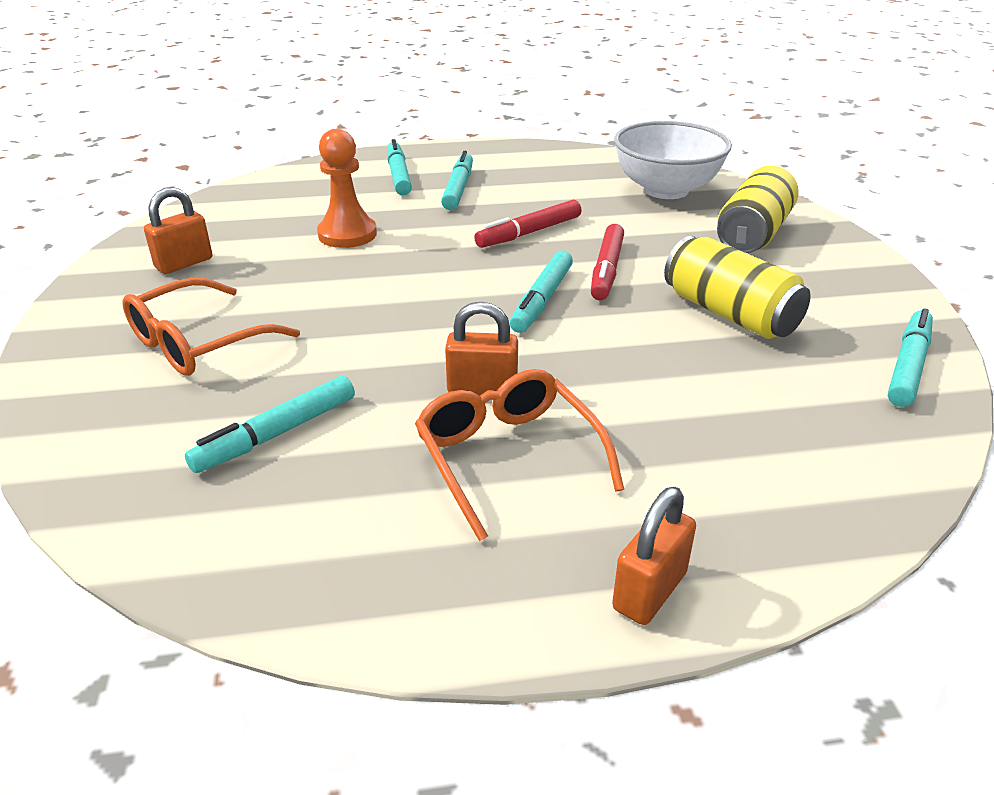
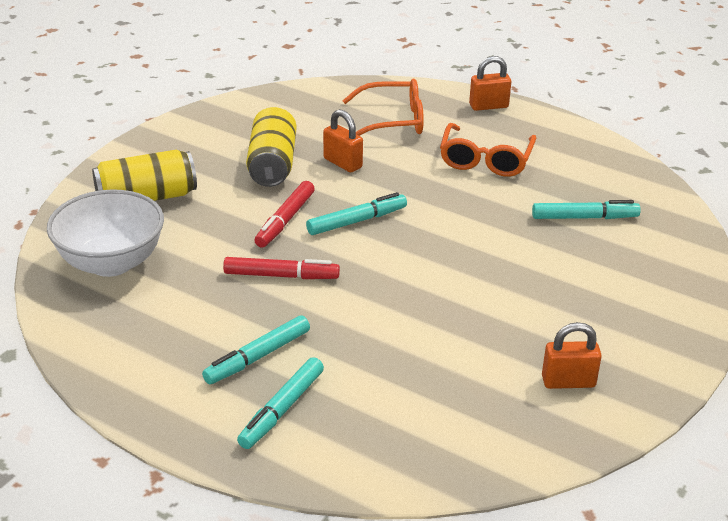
camera: 140 degrees left, 0 degrees up
(198, 343) = (596, 294): orange glasses -> orange glasses (393, 121)
(347, 234) = (413, 348): orange pawn -> none
(482, 389) = (460, 191): orange padlock -> orange padlock (342, 163)
(606, 270) = (285, 220): red marker -> red marker turned 150 degrees clockwise
(908, 366) = (248, 108): turquoise marker -> none

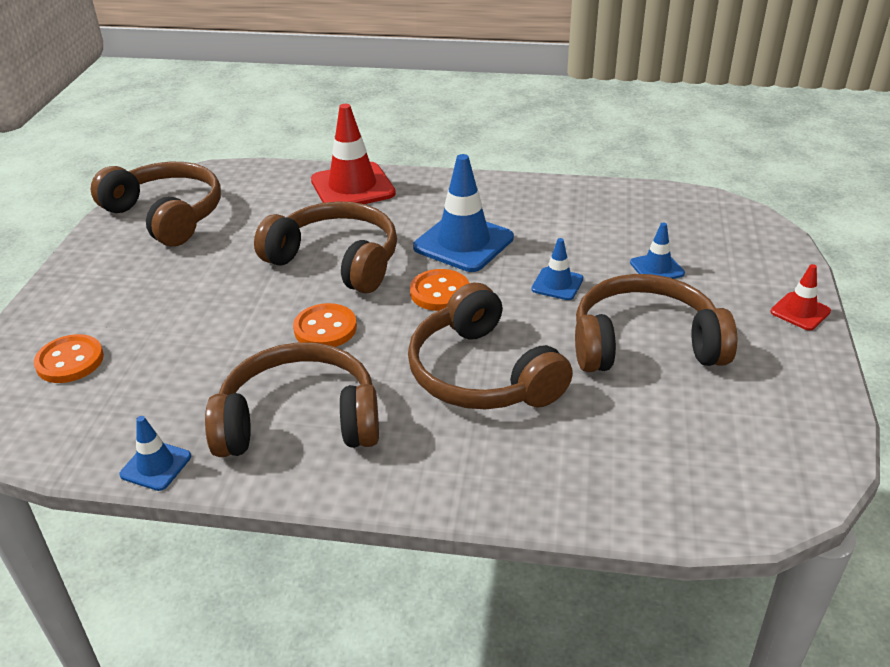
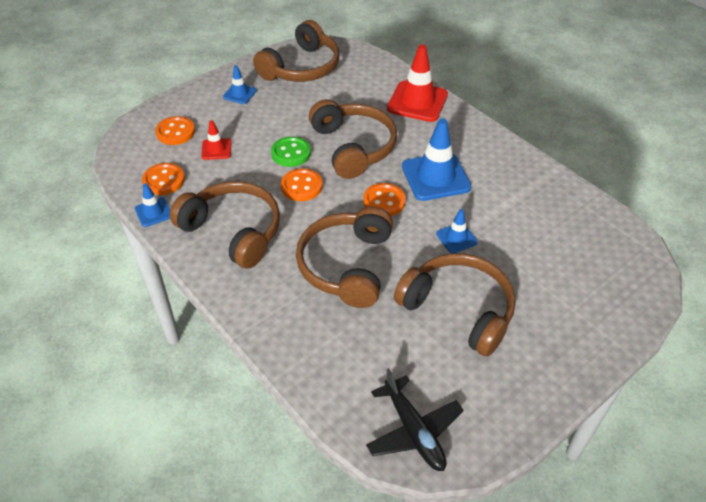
camera: 40 degrees right, 10 degrees up
(123, 422) = (164, 180): none -> orange button
(167, 215) = (302, 68): brown headphones -> brown headphones turned 45 degrees clockwise
(267, 303) = (291, 153): none -> green button
(657, 268) = (533, 266): blue traffic cone -> blue traffic cone (239, 94)
(755, 478) = (413, 431): none -> black plane
(800, 311) = (589, 357): red traffic cone -> red traffic cone (216, 149)

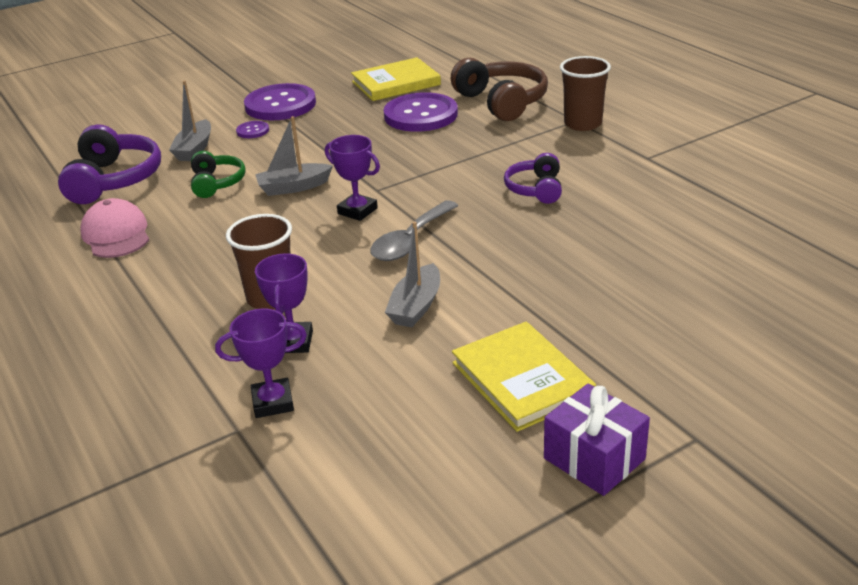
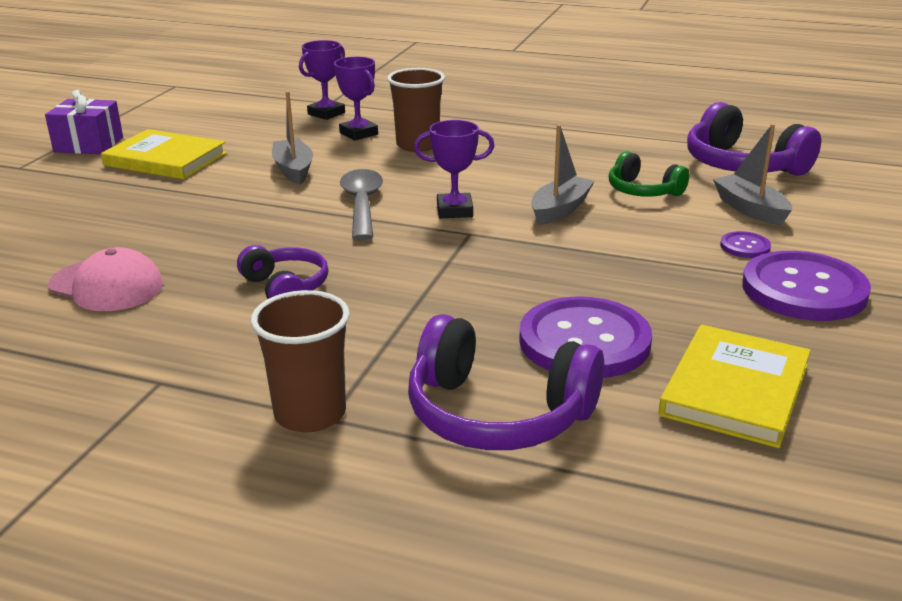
camera: 140 degrees right, 5 degrees down
(116, 234) = (627, 139): pink cap -> pink cap (106, 285)
(502, 102) = (498, 413): brown headphones -> purple headphones

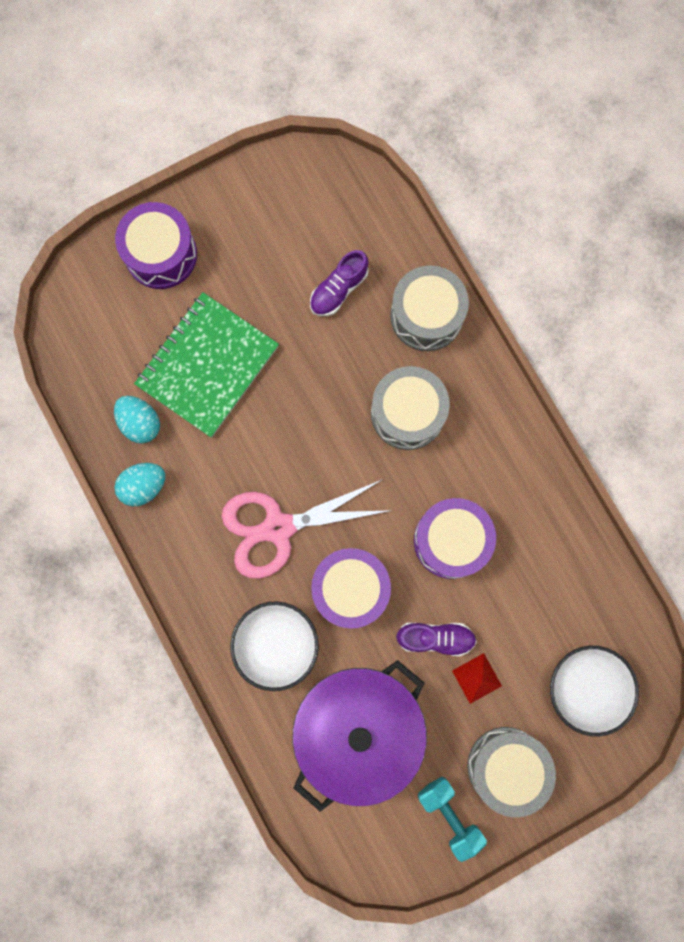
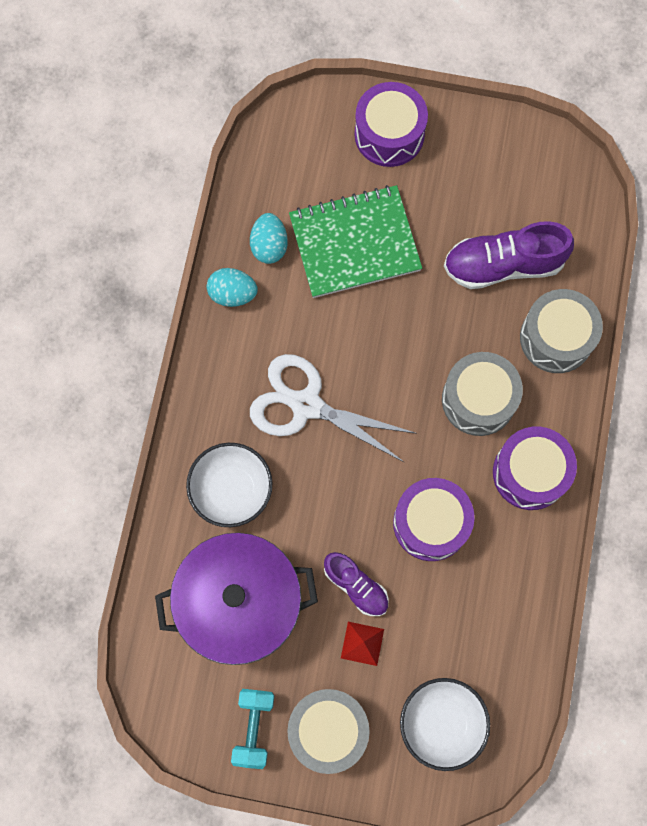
camera: 40 degrees right, 5 degrees down
(278, 528) = (306, 405): pink scissors -> white scissors
(339, 290) = (503, 265): purple shoe -> purple shoe, size x1.67
(350, 589) = (322, 495): purple drum -> purple drum (530, 473)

== == ==

Which lines run from the one containing "(198, 343) = (596, 294): orange" through the last line of the entries above? Output them exactly, both ends included, with no pictures.

(198, 343) = (596, 294): orange glasses -> orange glasses (393, 121)
(347, 234) = (413, 348): orange pawn -> none
(482, 389) = (460, 191): orange padlock -> orange padlock (342, 163)
(606, 270) = (285, 220): red marker -> red marker turned 150 degrees clockwise
(908, 366) = (248, 108): turquoise marker -> none

camera: 40 degrees right, 10 degrees up
(123, 422) = (164, 180): none -> orange button
(167, 215) = (302, 68): brown headphones -> brown headphones turned 45 degrees clockwise
(267, 303) = (291, 153): none -> green button
(657, 268) = (533, 266): blue traffic cone -> blue traffic cone (239, 94)
(755, 478) = (413, 431): none -> black plane
(800, 311) = (589, 357): red traffic cone -> red traffic cone (216, 149)

camera: 140 degrees right, 5 degrees down
(116, 234) = (627, 139): pink cap -> pink cap (106, 285)
(502, 102) = (498, 413): brown headphones -> purple headphones

camera: 40 degrees right, 5 degrees down
(278, 528) = (306, 405): pink scissors -> white scissors
(339, 290) = (503, 265): purple shoe -> purple shoe, size x1.67
(350, 589) = (322, 495): purple drum -> purple drum (530, 473)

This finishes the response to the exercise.